WORK REQUIRED - Every record must be repeated exactly; omit any pictures they contain.
====================
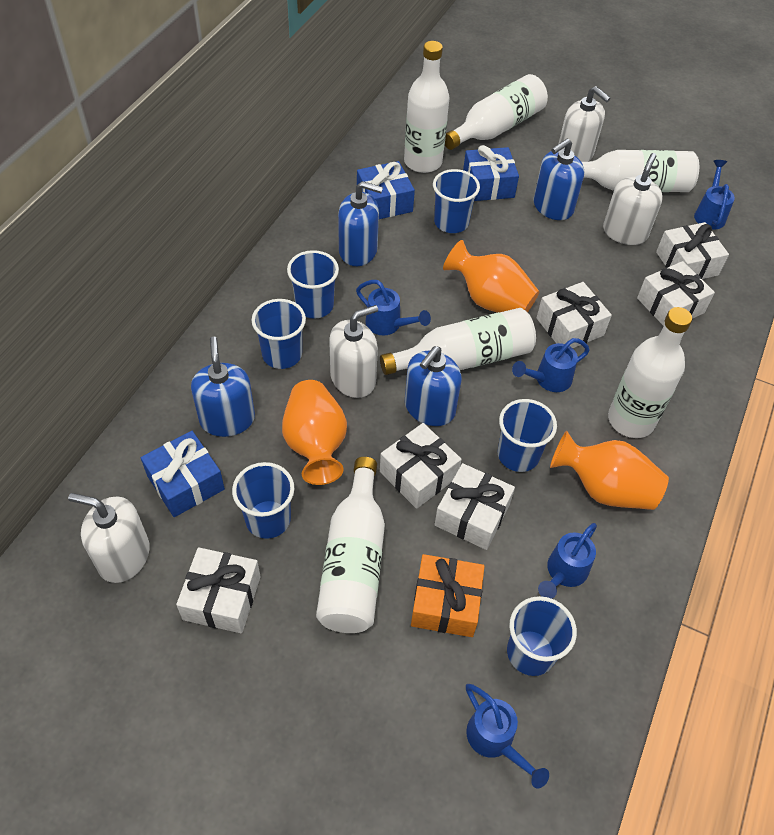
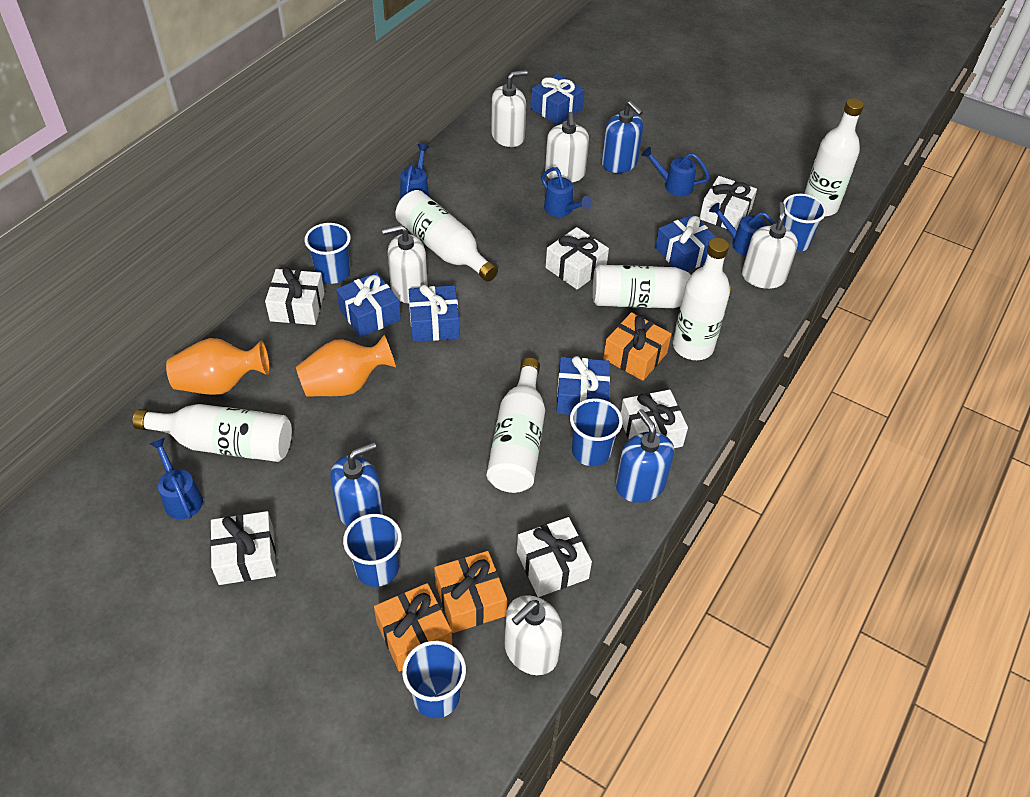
blue cup: 6 -> 5
blue gift: 3 -> 5
blue soap dispenser: 4 -> 3
orange gift: 1 -> 3
orange vase: 3 -> 2
white soap dispenser: 4 -> 5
====================
RESULT FOR THIS EXERCISE -
blue cup: 6 -> 5
blue gift: 3 -> 5
blue soap dispenser: 4 -> 3
orange gift: 1 -> 3
orange vase: 3 -> 2
white soap dispenser: 4 -> 5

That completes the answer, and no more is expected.